==== EXCERPTED DATA ====

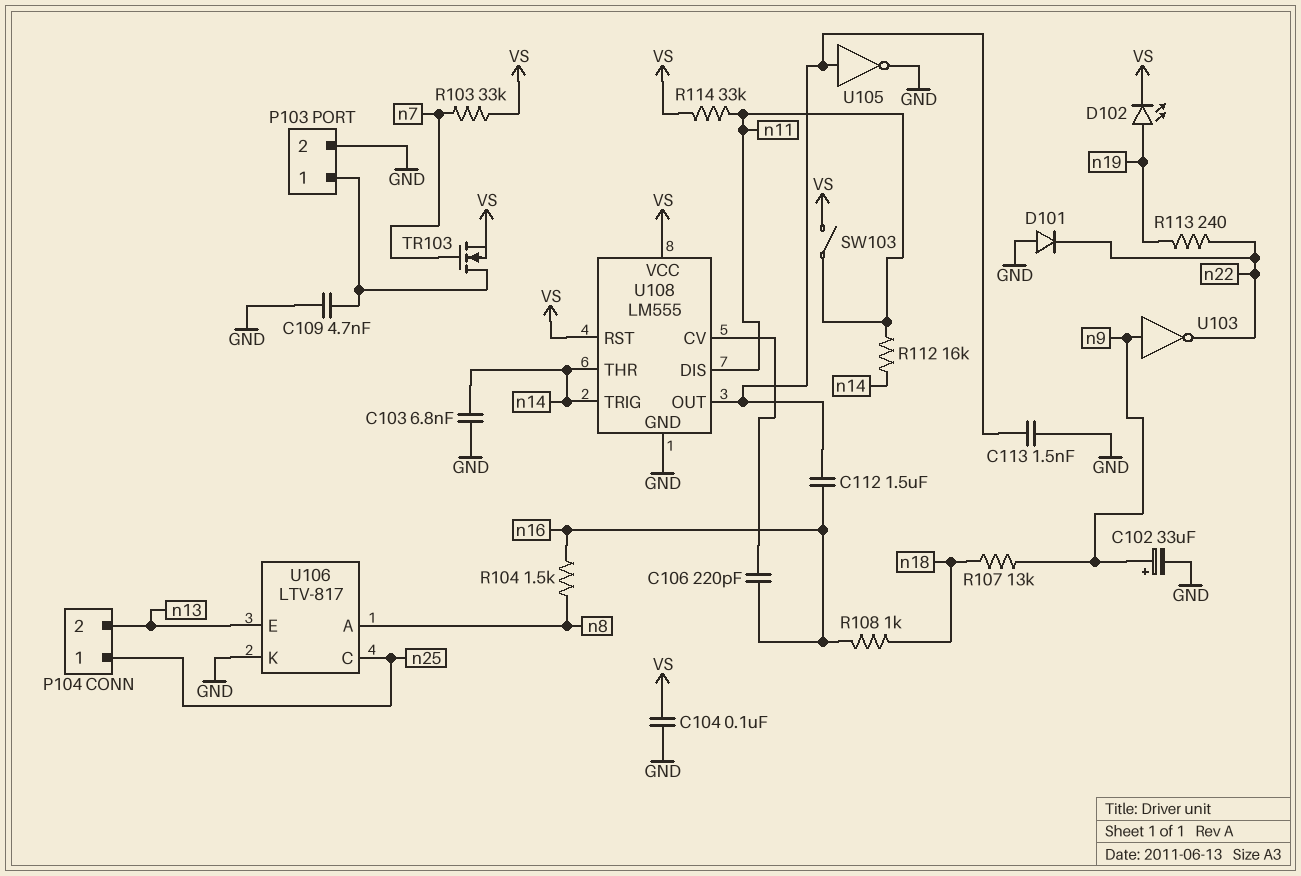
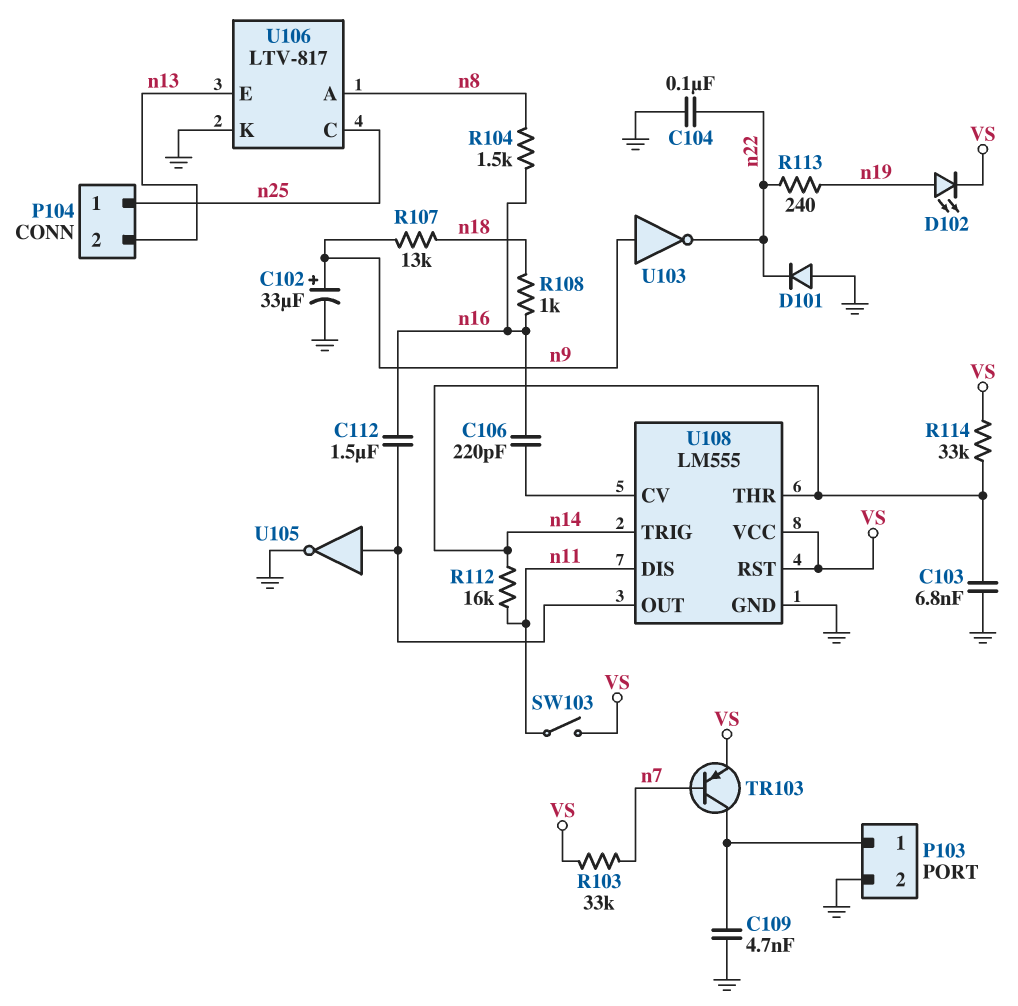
C104: 100nF (GND, VS) -> 100nF (GND, n22)
C113: 1.5nF (GND, U108/OUT) -> none
R114: 33k (VS, n11) -> 33k (VS, n14)
TR103: NMOS (G n7, D P103/1, S VS) -> PNP (B n7, C P103/1, E VS)

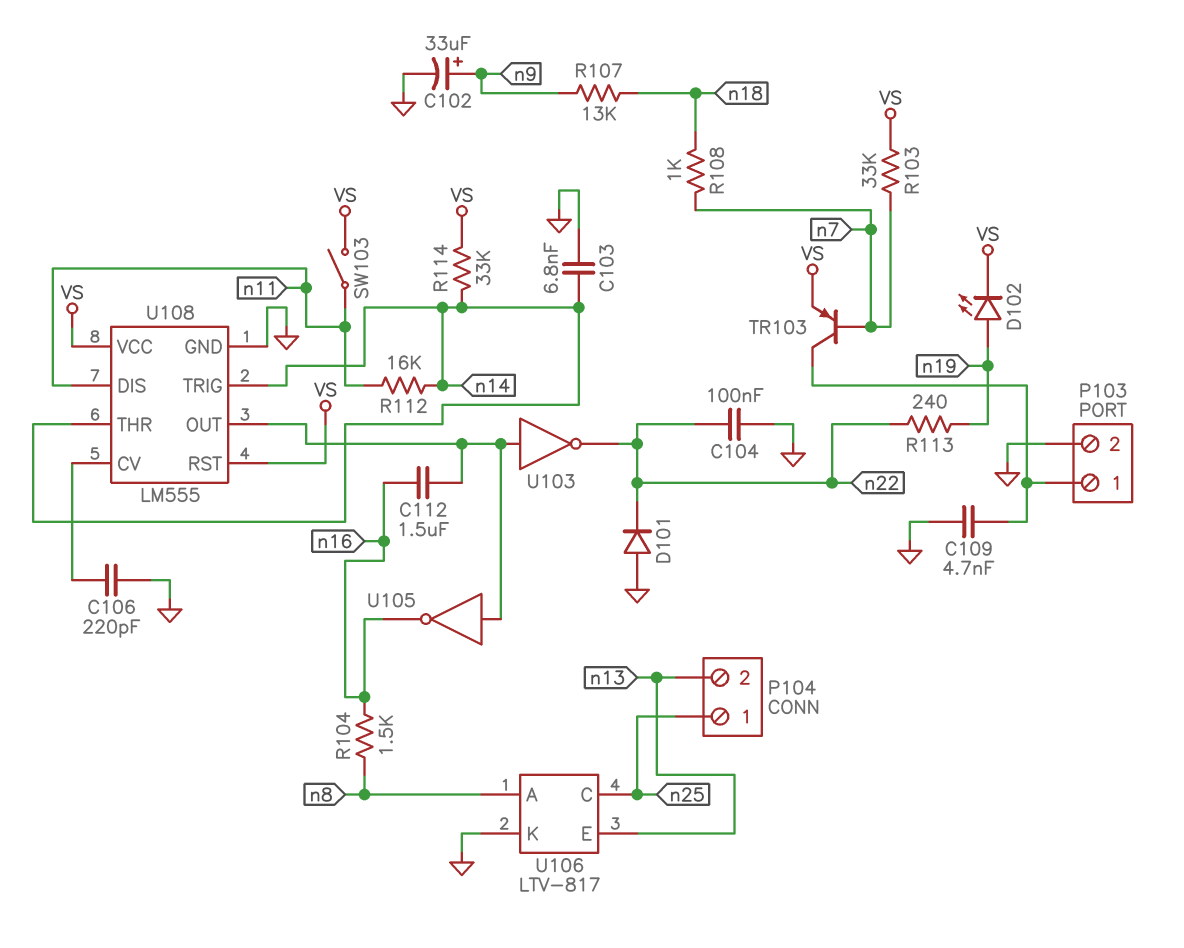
C106: 220pF (U108/CV, n16) -> 220pF (GND, U108/CV)
R108: 1k (n16, n18) -> 1k (n7, n18)
U103: NOT (in n9, out n22) -> NOT (in U108/OUT, out n22)
U105: NOT (in U108/OUT, out GND) -> NOT (in U108/OUT, out n16)

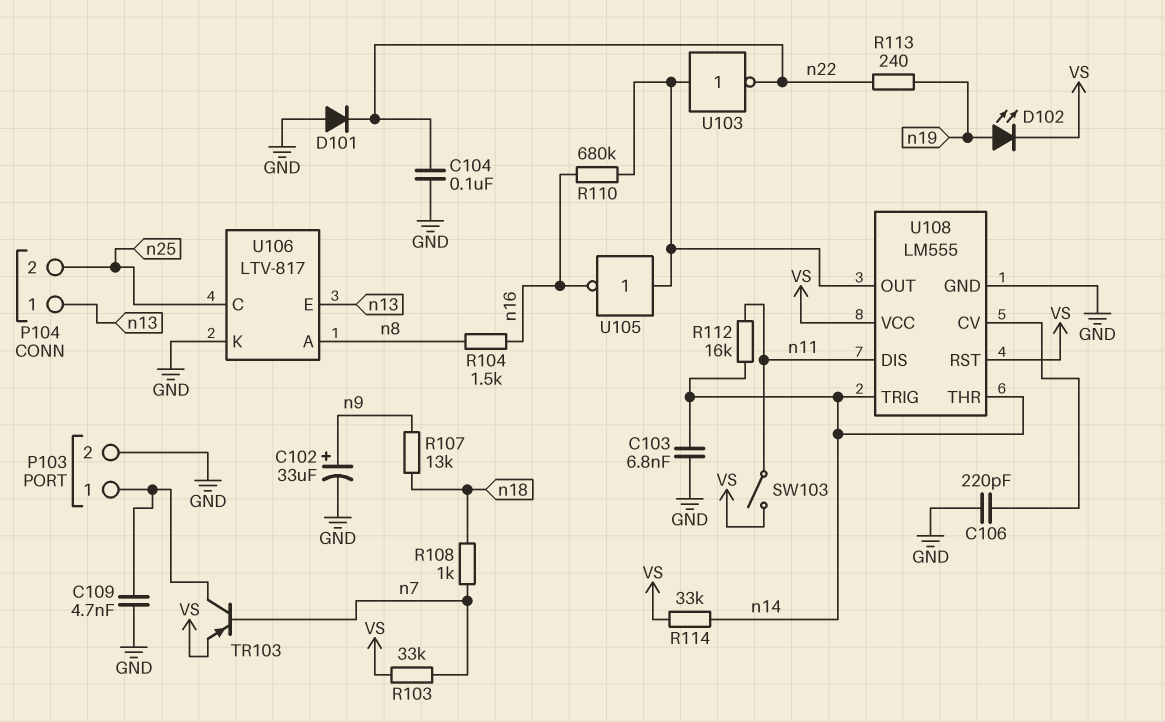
C112: 1.5uF (U108/OUT, n16) -> none
P104 pin 1: n25 -> n13
P104 pin 2: n13 -> n25
R110: none -> 680k (U108/OUT, n16)

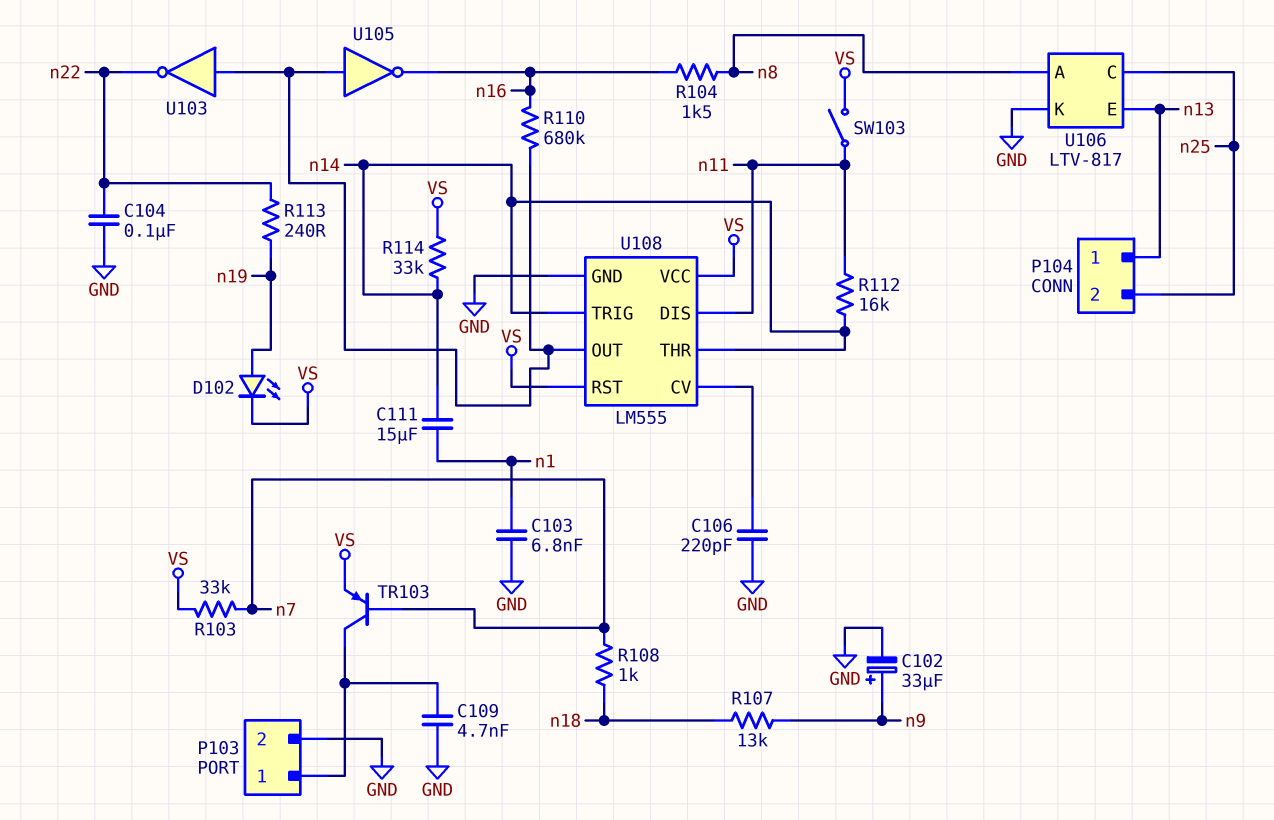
C103: 6.8nF (GND, n14) -> 6.8nF (GND, n1)
C111: none -> 15uF (n1, n14)
D101: diode (A GND, K n22) -> none

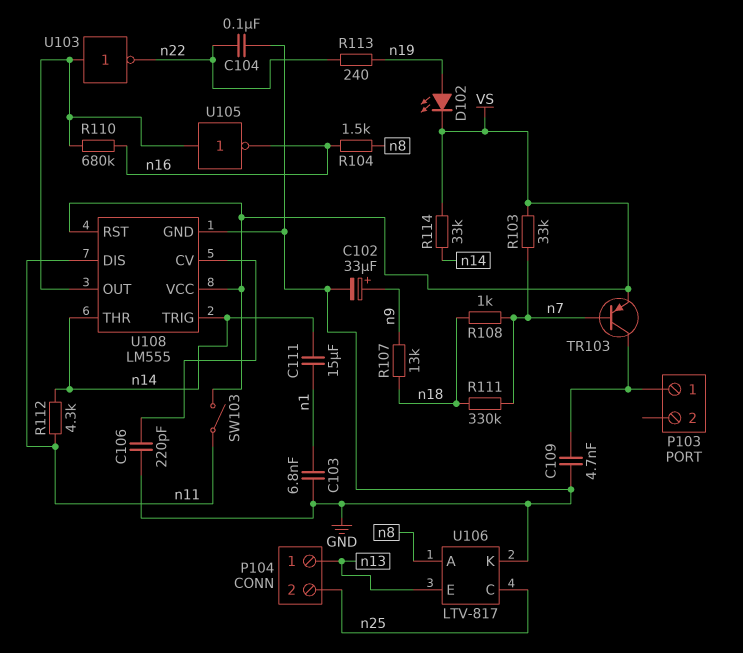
P103 pin 2: GND -> none
R111: none -> 330k (n7, n18)
R112: 16k (n11, n14) -> 4.3k (n11, n14)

====

■ EXERCISE:
Omit the images; transcribe the listing verbatim.

■ TASK ANSWER:
C104: 100nF (GND, VS) -> 100nF (GND, n22)
C113: 1.5nF (GND, U108/OUT) -> none
R114: 33k (VS, n11) -> 33k (VS, n14)
TR103: NMOS (G n7, D P103/1, S VS) -> PNP (B n7, C P103/1, E VS)

C106: 220pF (U108/CV, n16) -> 220pF (GND, U108/CV)
R108: 1k (n16, n18) -> 1k (n7, n18)
U103: NOT (in n9, out n22) -> NOT (in U108/OUT, out n22)
U105: NOT (in U108/OUT, out GND) -> NOT (in U108/OUT, out n16)

C112: 1.5uF (U108/OUT, n16) -> none
P104 pin 1: n25 -> n13
P104 pin 2: n13 -> n25
R110: none -> 680k (U108/OUT, n16)

C103: 6.8nF (GND, n14) -> 6.8nF (GND, n1)
C111: none -> 15uF (n1, n14)
D101: diode (A GND, K n22) -> none

P103 pin 2: GND -> none
R111: none -> 330k (n7, n18)
R112: 16k (n11, n14) -> 4.3k (n11, n14)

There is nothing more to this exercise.